[Records from a collection]
────────

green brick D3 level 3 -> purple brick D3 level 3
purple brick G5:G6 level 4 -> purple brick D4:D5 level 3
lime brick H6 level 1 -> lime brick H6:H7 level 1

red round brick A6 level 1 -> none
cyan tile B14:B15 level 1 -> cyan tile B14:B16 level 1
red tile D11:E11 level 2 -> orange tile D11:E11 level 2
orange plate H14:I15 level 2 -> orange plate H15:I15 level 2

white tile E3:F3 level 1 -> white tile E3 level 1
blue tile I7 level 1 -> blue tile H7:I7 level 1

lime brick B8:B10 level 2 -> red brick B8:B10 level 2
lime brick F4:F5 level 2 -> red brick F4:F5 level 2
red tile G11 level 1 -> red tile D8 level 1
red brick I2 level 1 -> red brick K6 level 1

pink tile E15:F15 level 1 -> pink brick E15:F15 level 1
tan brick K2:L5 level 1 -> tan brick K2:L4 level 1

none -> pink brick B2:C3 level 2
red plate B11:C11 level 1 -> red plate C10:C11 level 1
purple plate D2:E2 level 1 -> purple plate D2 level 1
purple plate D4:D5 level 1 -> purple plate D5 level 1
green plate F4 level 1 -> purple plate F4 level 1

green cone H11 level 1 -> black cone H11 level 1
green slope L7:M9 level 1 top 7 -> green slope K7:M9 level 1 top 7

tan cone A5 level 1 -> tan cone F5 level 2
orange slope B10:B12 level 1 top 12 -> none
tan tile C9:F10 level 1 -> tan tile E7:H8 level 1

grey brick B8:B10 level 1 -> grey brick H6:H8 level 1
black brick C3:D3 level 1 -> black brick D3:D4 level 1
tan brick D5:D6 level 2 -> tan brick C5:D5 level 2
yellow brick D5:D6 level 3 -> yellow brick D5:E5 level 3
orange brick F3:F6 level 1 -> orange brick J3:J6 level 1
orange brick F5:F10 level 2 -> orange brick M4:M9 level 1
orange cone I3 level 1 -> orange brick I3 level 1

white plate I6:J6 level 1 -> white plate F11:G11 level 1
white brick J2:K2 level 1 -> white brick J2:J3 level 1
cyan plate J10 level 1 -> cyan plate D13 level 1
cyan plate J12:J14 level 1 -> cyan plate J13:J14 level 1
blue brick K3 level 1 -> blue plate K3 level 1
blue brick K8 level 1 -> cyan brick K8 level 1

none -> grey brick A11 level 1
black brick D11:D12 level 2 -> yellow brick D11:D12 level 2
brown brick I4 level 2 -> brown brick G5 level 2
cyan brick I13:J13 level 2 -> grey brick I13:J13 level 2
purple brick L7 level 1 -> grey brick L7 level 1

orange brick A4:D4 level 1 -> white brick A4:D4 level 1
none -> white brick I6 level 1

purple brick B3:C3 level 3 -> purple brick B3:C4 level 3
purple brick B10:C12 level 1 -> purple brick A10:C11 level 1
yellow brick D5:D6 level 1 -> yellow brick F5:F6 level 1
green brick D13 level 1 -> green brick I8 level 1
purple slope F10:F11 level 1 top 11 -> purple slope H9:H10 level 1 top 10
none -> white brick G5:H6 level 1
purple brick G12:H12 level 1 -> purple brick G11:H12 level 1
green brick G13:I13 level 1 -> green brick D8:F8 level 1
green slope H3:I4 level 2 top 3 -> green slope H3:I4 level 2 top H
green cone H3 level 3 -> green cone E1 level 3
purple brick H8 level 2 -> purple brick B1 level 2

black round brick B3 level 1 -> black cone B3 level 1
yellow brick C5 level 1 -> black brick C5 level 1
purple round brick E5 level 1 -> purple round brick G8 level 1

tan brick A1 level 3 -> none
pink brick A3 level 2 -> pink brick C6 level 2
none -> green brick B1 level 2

────────

TRY IT: Write the complete data out, exactly as above.

RESULT OF THE TASK:
green brick D3 level 3 -> purple brick D3 level 3
purple brick G5:G6 level 4 -> purple brick D4:D5 level 3
lime brick H6 level 1 -> lime brick H6:H7 level 1

red round brick A6 level 1 -> none
cyan tile B14:B15 level 1 -> cyan tile B14:B16 level 1
red tile D11:E11 level 2 -> orange tile D11:E11 level 2
orange plate H14:I15 level 2 -> orange plate H15:I15 level 2

white tile E3:F3 level 1 -> white tile E3 level 1
blue tile I7 level 1 -> blue tile H7:I7 level 1

lime brick B8:B10 level 2 -> red brick B8:B10 level 2
lime brick F4:F5 level 2 -> red brick F4:F5 level 2
red tile G11 level 1 -> red tile D8 level 1
red brick I2 level 1 -> red brick K6 level 1

pink tile E15:F15 level 1 -> pink brick E15:F15 level 1
tan brick K2:L5 level 1 -> tan brick K2:L4 level 1

none -> pink brick B2:C3 level 2
red plate B11:C11 level 1 -> red plate C10:C11 level 1
purple plate D2:E2 level 1 -> purple plate D2 level 1
purple plate D4:D5 level 1 -> purple plate D5 level 1
green plate F4 level 1 -> purple plate F4 level 1

green cone H11 level 1 -> black cone H11 level 1
green slope L7:M9 level 1 top 7 -> green slope K7:M9 level 1 top 7

tan cone A5 level 1 -> tan cone F5 level 2
orange slope B10:B12 level 1 top 12 -> none
tan tile C9:F10 level 1 -> tan tile E7:H8 level 1

grey brick B8:B10 level 1 -> grey brick H6:H8 level 1
black brick C3:D3 level 1 -> black brick D3:D4 level 1
tan brick D5:D6 level 2 -> tan brick C5:D5 level 2
yellow brick D5:D6 level 3 -> yellow brick D5:E5 level 3
orange brick F3:F6 level 1 -> orange brick J3:J6 level 1
orange brick F5:F10 level 2 -> orange brick M4:M9 level 1
orange cone I3 level 1 -> orange brick I3 level 1

white plate I6:J6 level 1 -> white plate F11:G11 level 1
white brick J2:K2 level 1 -> white brick J2:J3 level 1
cyan plate J10 level 1 -> cyan plate D13 level 1
cyan plate J12:J14 level 1 -> cyan plate J13:J14 level 1
blue brick K3 level 1 -> blue plate K3 level 1
blue brick K8 level 1 -> cyan brick K8 level 1

none -> grey brick A11 level 1
black brick D11:D12 level 2 -> yellow brick D11:D12 level 2
brown brick I4 level 2 -> brown brick G5 level 2
cyan brick I13:J13 level 2 -> grey brick I13:J13 level 2
purple brick L7 level 1 -> grey brick L7 level 1

orange brick A4:D4 level 1 -> white brick A4:D4 level 1
none -> white brick I6 level 1

purple brick B3:C3 level 3 -> purple brick B3:C4 level 3
purple brick B10:C12 level 1 -> purple brick A10:C11 level 1
yellow brick D5:D6 level 1 -> yellow brick F5:F6 level 1
green brick D13 level 1 -> green brick I8 level 1
purple slope F10:F11 level 1 top 11 -> purple slope H9:H10 level 1 top 10
none -> white brick G5:H6 level 1
purple brick G12:H12 level 1 -> purple brick G11:H12 level 1
green brick G13:I13 level 1 -> green brick D8:F8 level 1
green slope H3:I4 level 2 top 3 -> green slope H3:I4 level 2 top H
green cone H3 level 3 -> green cone E1 level 3
purple brick H8 level 2 -> purple brick B1 level 2

black round brick B3 level 1 -> black cone B3 level 1
yellow brick C5 level 1 -> black brick C5 level 1
purple round brick E5 level 1 -> purple round brick G8 level 1

tan brick A1 level 3 -> none
pink brick A3 level 2 -> pink brick C6 level 2
none -> green brick B1 level 2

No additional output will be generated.